What you have to do ▸ I would like the records restated word for word, without the pictures.

Collection entries ▸
== Segment start ==
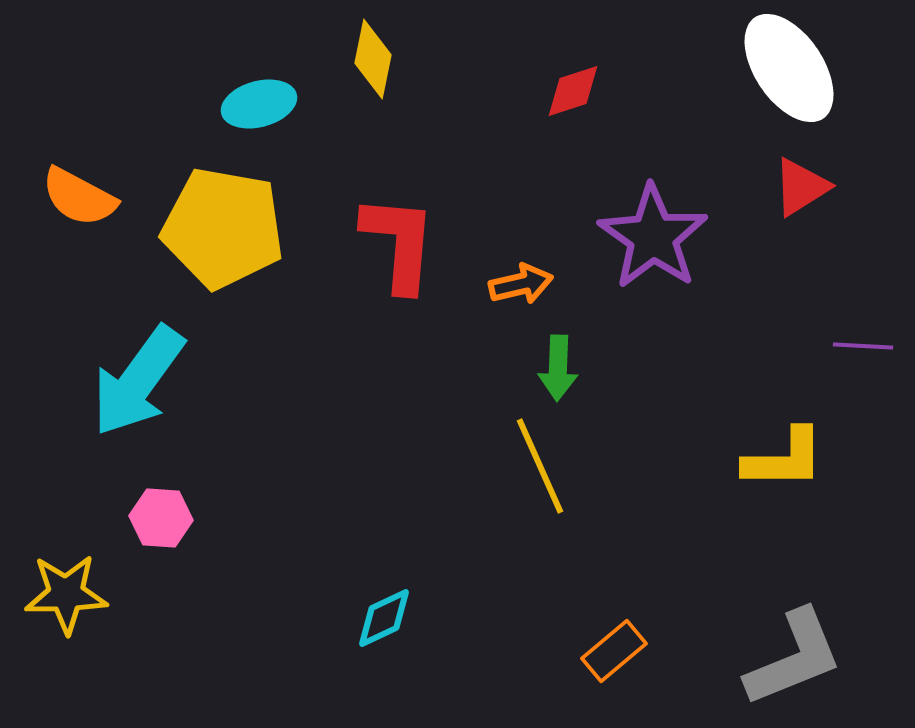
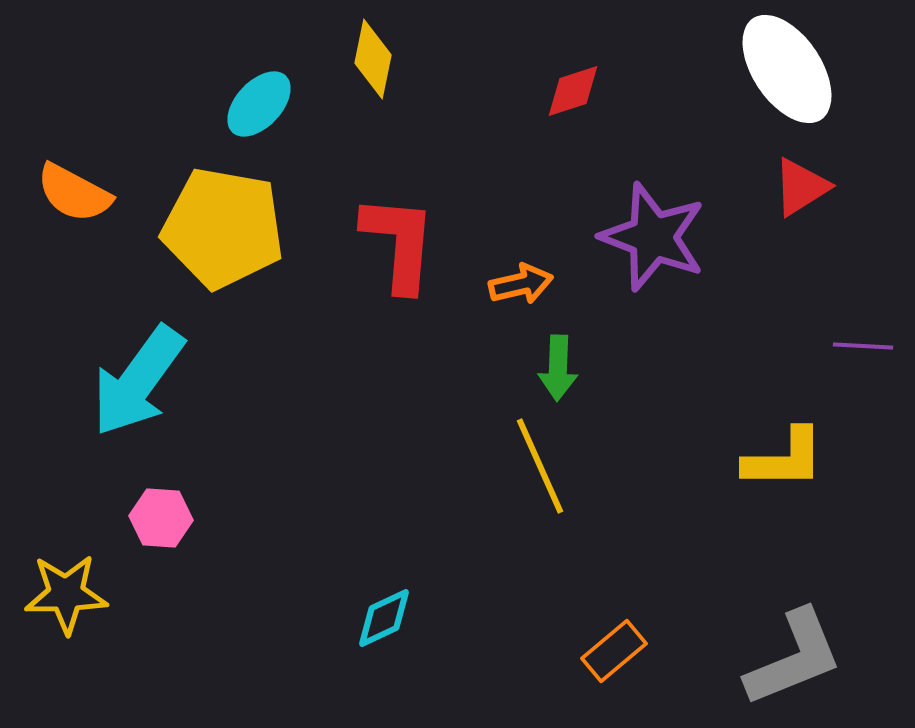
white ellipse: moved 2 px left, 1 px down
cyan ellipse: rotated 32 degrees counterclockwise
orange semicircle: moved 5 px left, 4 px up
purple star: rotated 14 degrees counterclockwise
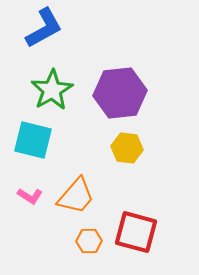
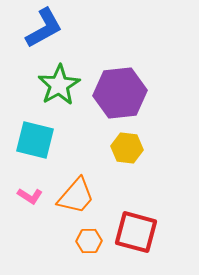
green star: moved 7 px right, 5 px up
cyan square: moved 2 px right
== Segment end ==
Solution to this problem ▸
white ellipse: moved 2 px left, 1 px down
cyan ellipse: rotated 32 degrees counterclockwise
orange semicircle: moved 5 px left, 4 px up
purple star: rotated 14 degrees counterclockwise
green star: moved 7 px right, 5 px up
cyan square: moved 2 px right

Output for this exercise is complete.